* _EXERCISE GOAL_:
Wherever pictures appear in the listing below, leave them out, and copy exactly, and only, everything from the line with "RADIO2: nRF24L01 -> CC1101" down to the line with "RADIO2 pin SCK: B6 -> A5".

* _RECORDS SHOWN_:
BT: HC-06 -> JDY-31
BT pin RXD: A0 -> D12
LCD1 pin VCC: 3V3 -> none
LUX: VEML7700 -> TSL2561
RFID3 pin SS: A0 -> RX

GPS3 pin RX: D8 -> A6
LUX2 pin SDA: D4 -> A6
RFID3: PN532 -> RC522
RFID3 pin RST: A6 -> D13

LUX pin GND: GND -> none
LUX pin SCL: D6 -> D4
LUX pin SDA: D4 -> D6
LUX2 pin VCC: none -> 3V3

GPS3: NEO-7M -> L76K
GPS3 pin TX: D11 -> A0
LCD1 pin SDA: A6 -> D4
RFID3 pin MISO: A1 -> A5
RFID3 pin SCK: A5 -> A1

...

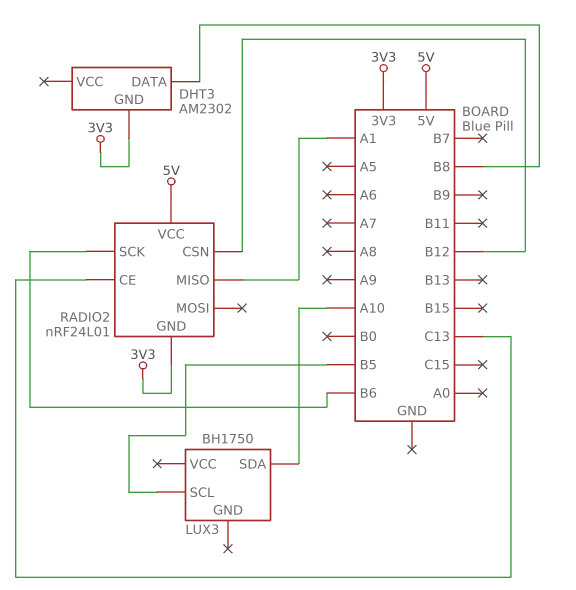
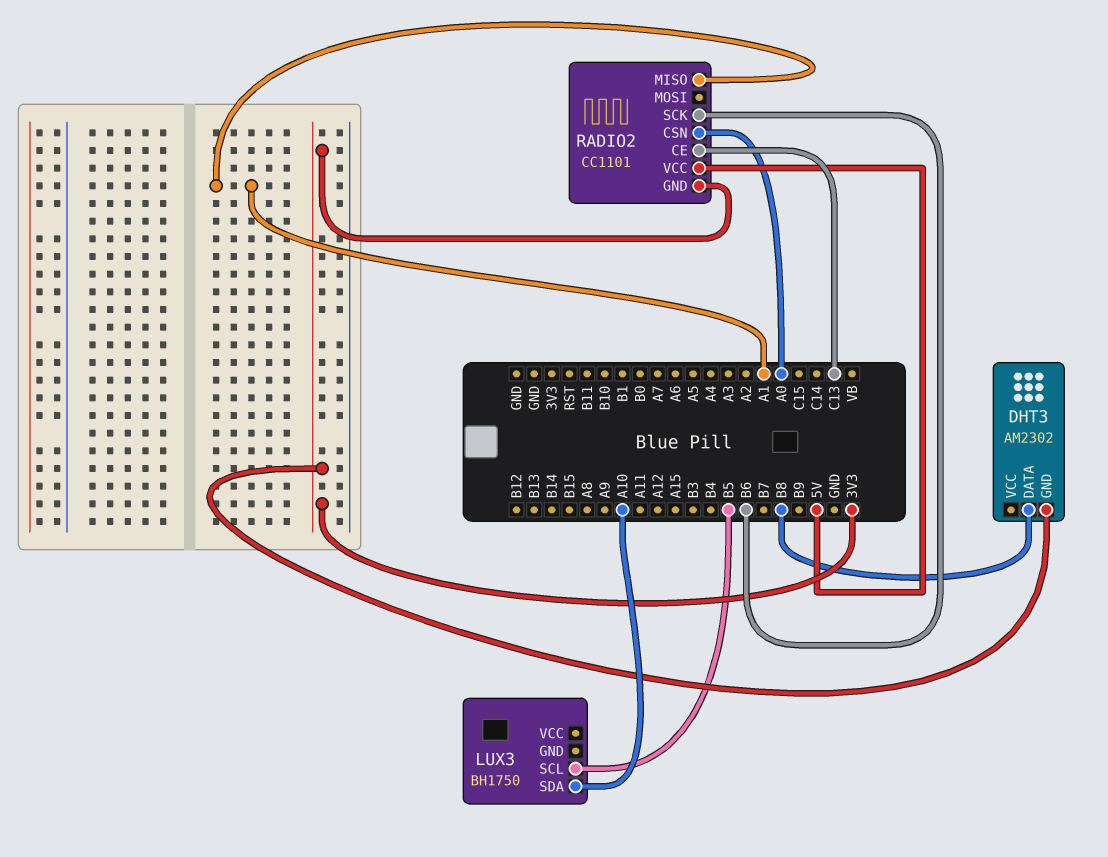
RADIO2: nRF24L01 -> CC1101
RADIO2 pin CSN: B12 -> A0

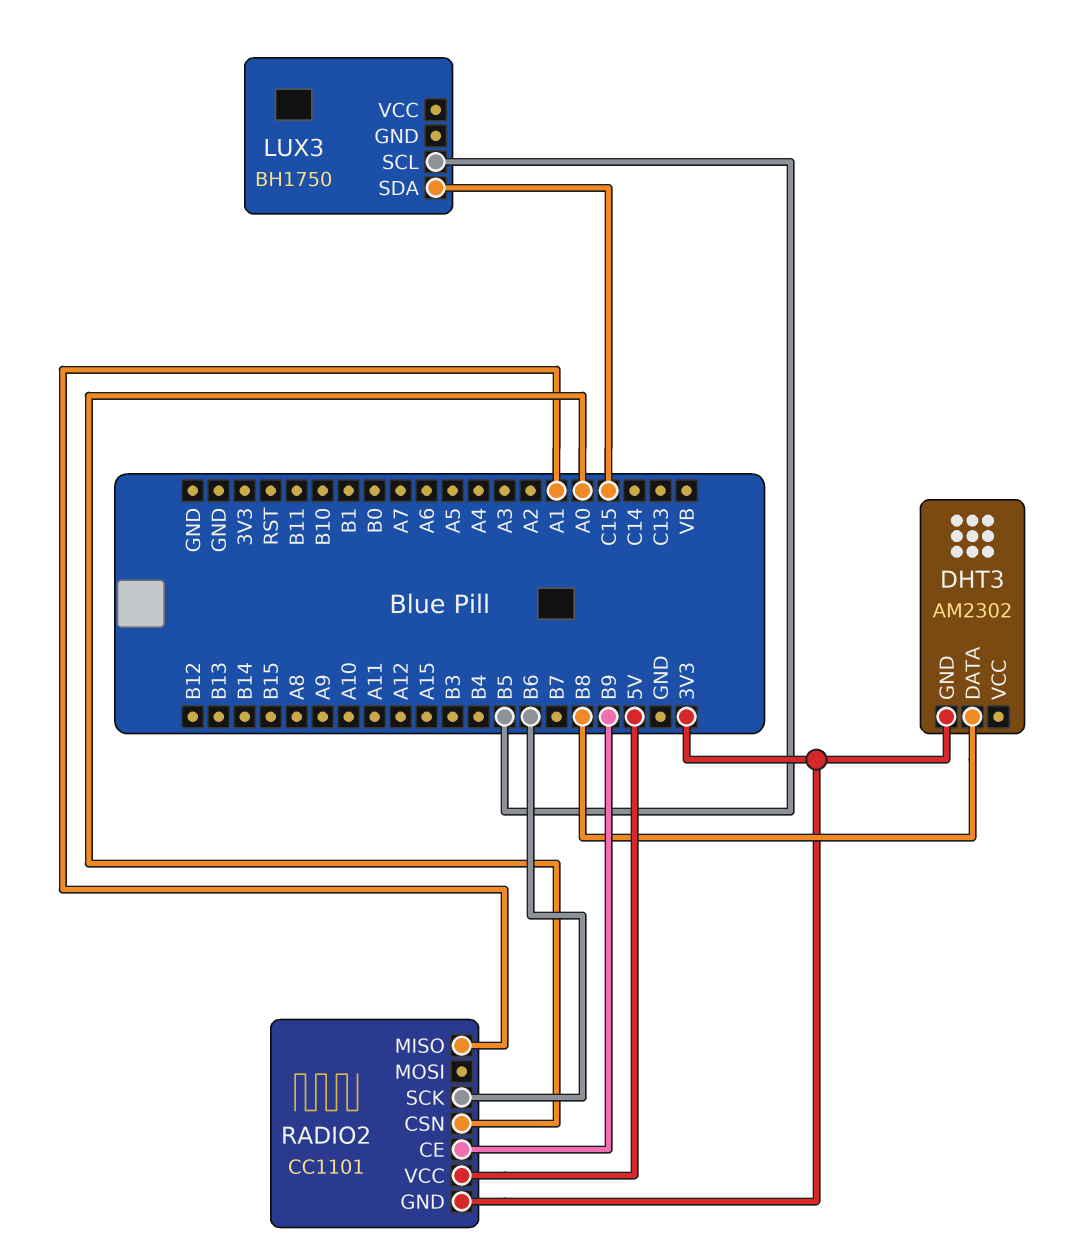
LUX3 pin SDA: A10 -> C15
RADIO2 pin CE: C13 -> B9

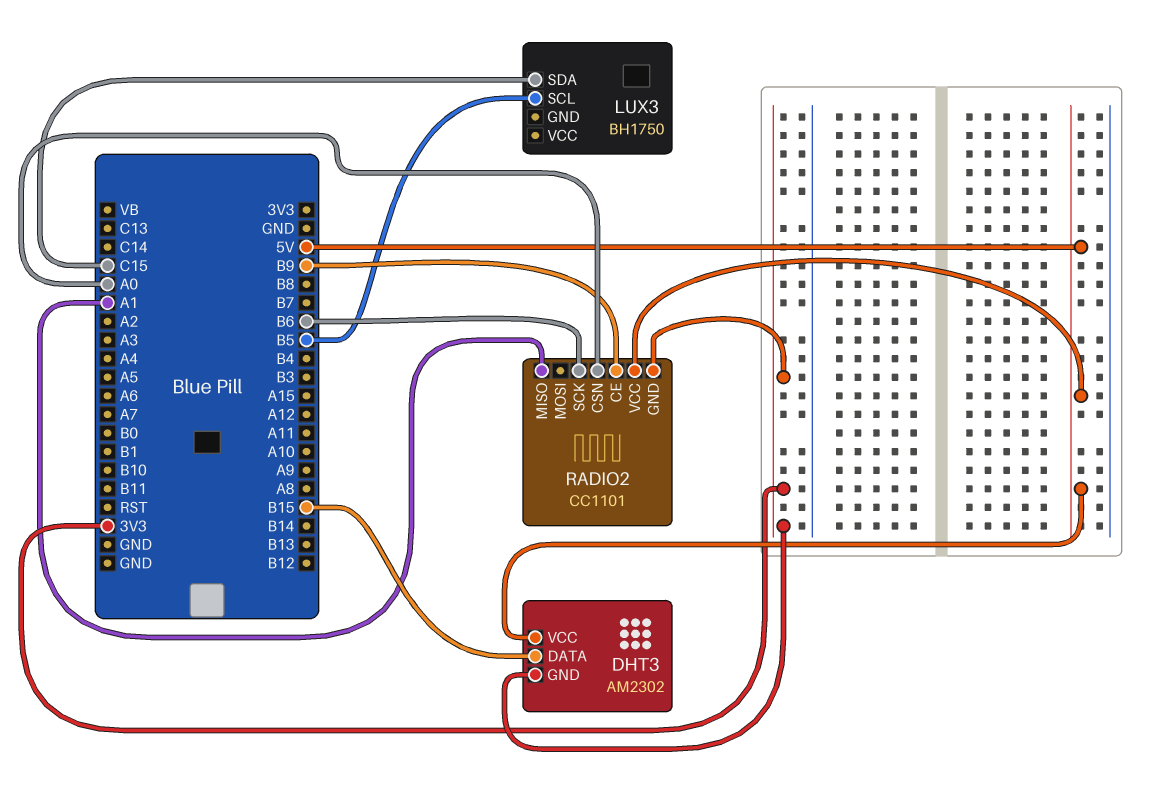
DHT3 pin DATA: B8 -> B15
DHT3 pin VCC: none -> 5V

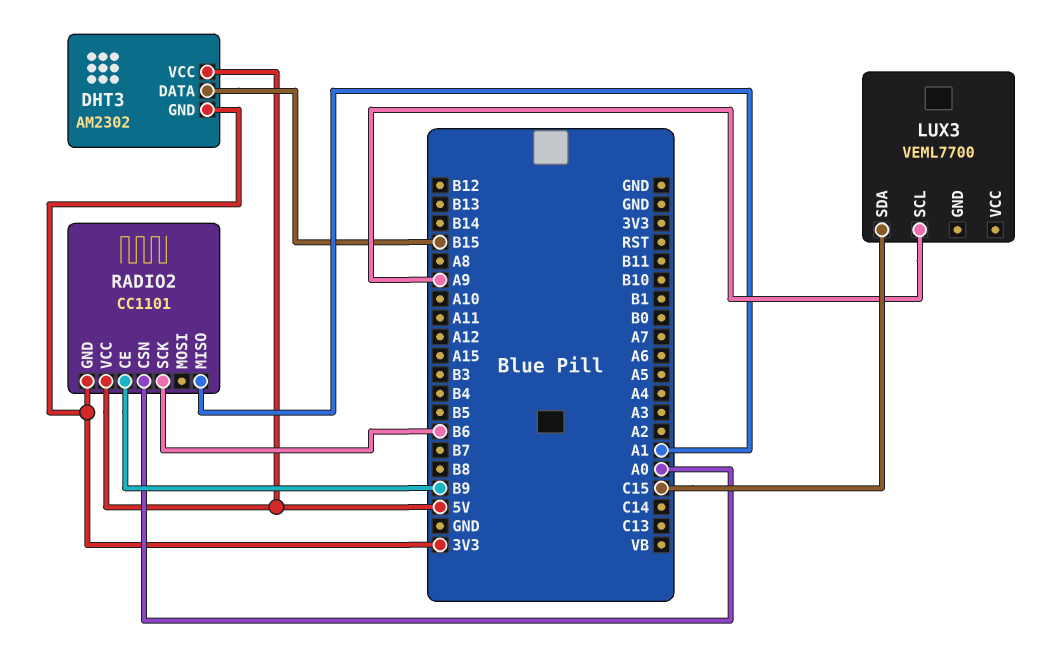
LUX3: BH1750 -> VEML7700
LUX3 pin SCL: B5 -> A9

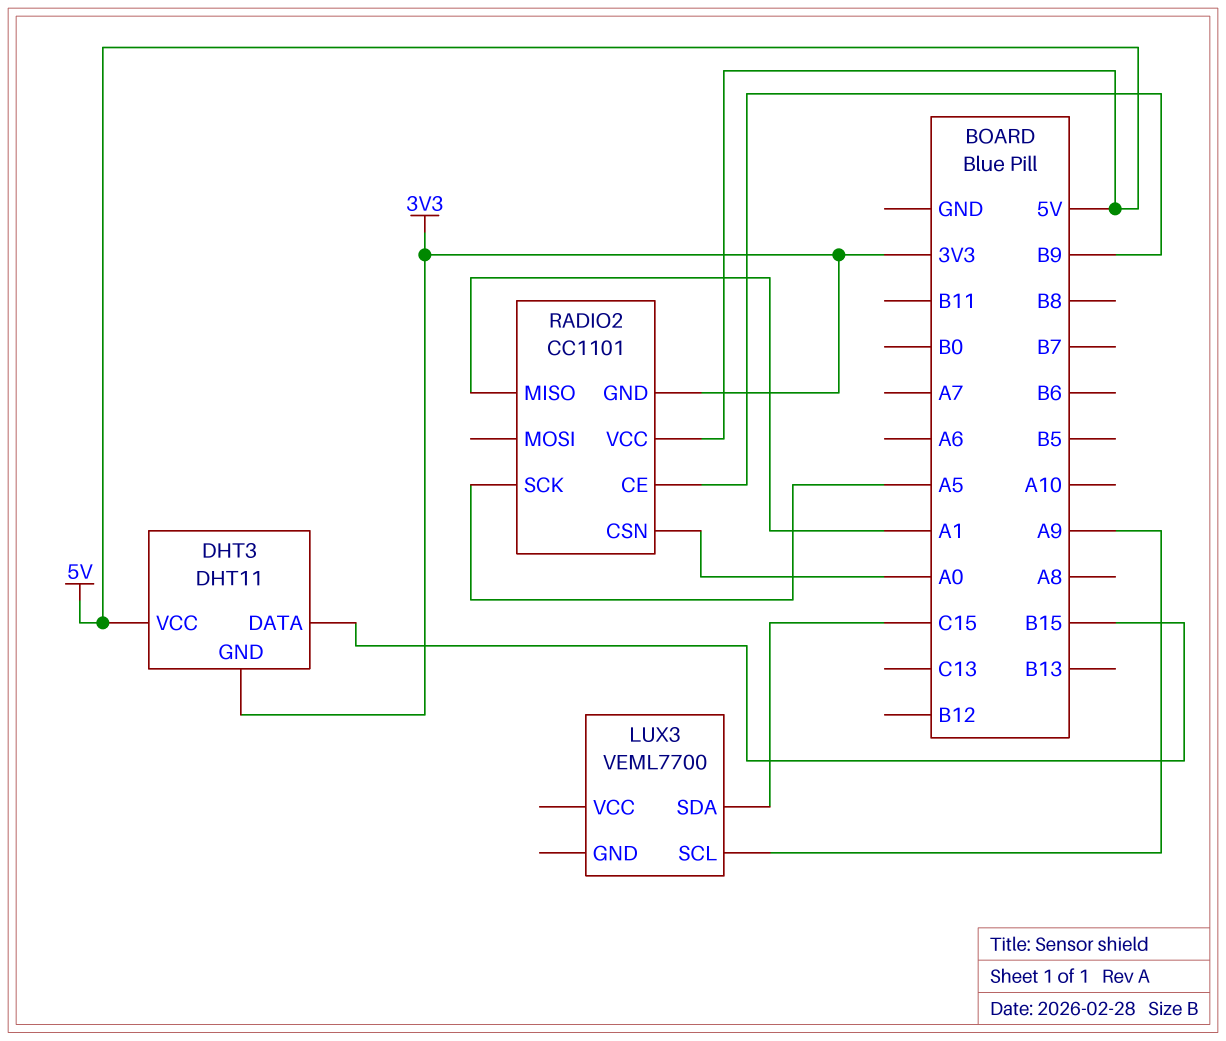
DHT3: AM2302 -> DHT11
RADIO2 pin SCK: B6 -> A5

* _ANSWER TO THIS TASK_:
RADIO2: nRF24L01 -> CC1101
RADIO2 pin CSN: B12 -> A0

LUX3 pin SDA: A10 -> C15
RADIO2 pin CE: C13 -> B9

DHT3 pin DATA: B8 -> B15
DHT3 pin VCC: none -> 5V

LUX3: BH1750 -> VEML7700
LUX3 pin SCL: B5 -> A9

DHT3: AM2302 -> DHT11
RADIO2 pin SCK: B6 -> A5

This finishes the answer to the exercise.